ABOUT THIS EXERCISE -
Please restate all of the records word for word, setting the pictures aside.

AVAILABLE DATA section start

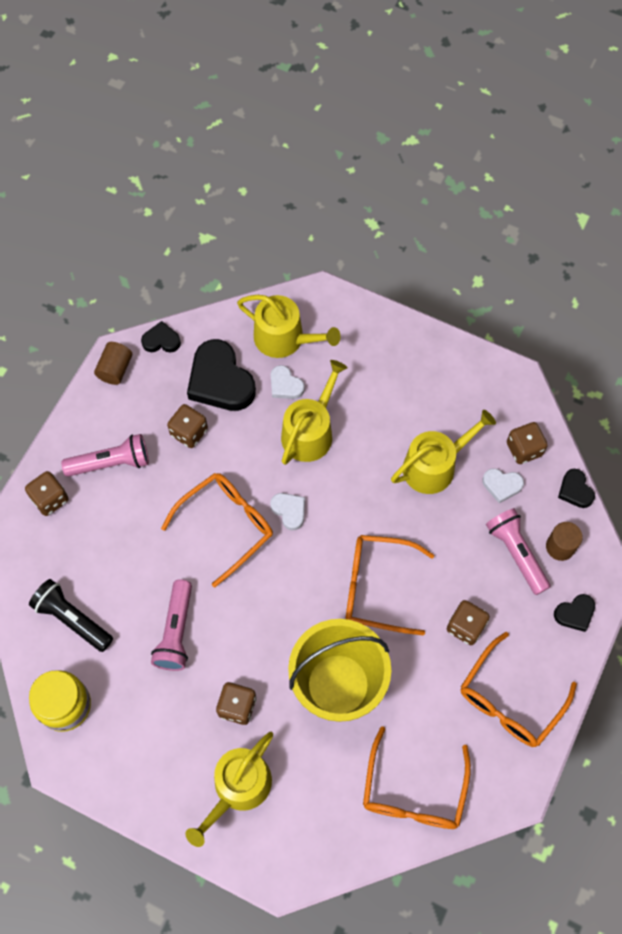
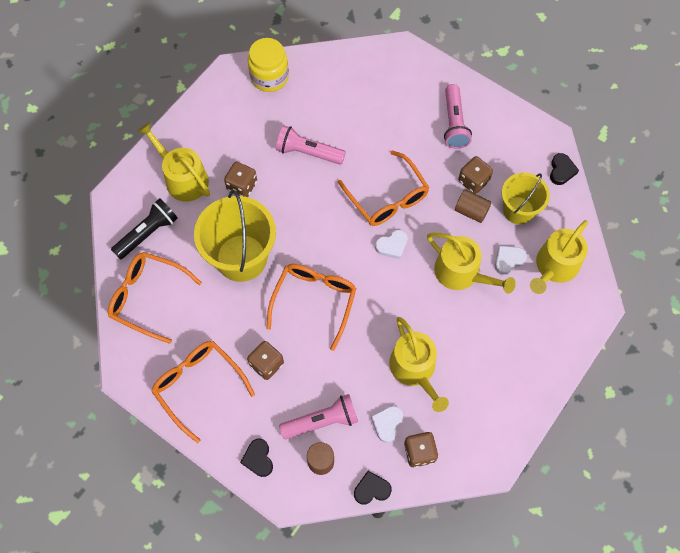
camera: 100 degrees right, 0 degrees up
(50, 499) = (430, 80): brown dice -> none
(72, 619) = (332, 87): black flashlight -> black flashlight (147, 233)
(115, 369) = (537, 134): brown cylinder -> brown cylinder (471, 211)
(220, 381) = (518, 210): black heart -> yellow bucket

AVAILABLE DATA section end

ANSWER BOX -
camera: 100 degrees right, 0 degrees up
(50, 499) = (430, 80): brown dice -> none
(72, 619) = (332, 87): black flashlight -> black flashlight (147, 233)
(115, 369) = (537, 134): brown cylinder -> brown cylinder (471, 211)
(220, 381) = (518, 210): black heart -> yellow bucket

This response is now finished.